== Segment start ==
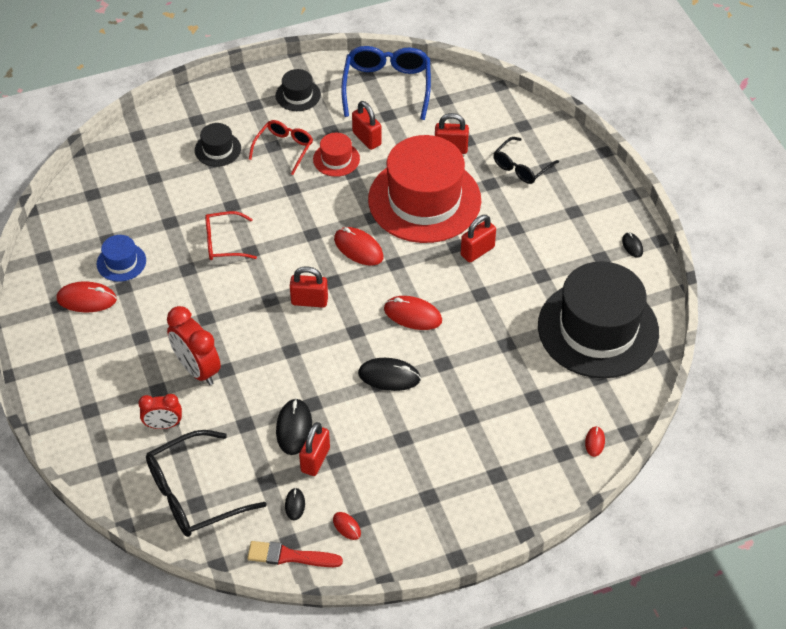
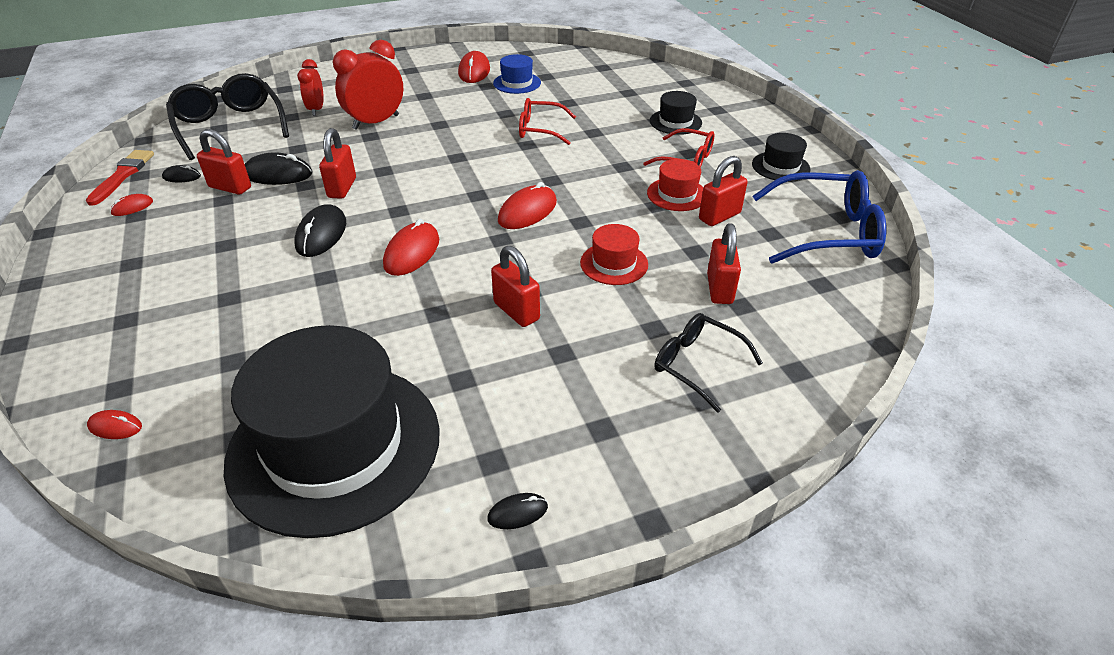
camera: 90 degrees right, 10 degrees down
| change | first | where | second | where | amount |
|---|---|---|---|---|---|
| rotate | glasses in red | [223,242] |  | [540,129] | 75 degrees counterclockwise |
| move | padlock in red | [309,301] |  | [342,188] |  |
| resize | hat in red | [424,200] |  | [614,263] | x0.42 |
== Segment end ==
__TASK ITEM__: Copy out exactly the lines from the one containing "move | padlock" through the last line above, keeping both end lines.

__ANSWER FOR THE TASK__:
| move | padlock in red | [309,301] |  | [342,188] |  |
| resize | hat in red | [424,200] |  | [614,263] | x0.42 |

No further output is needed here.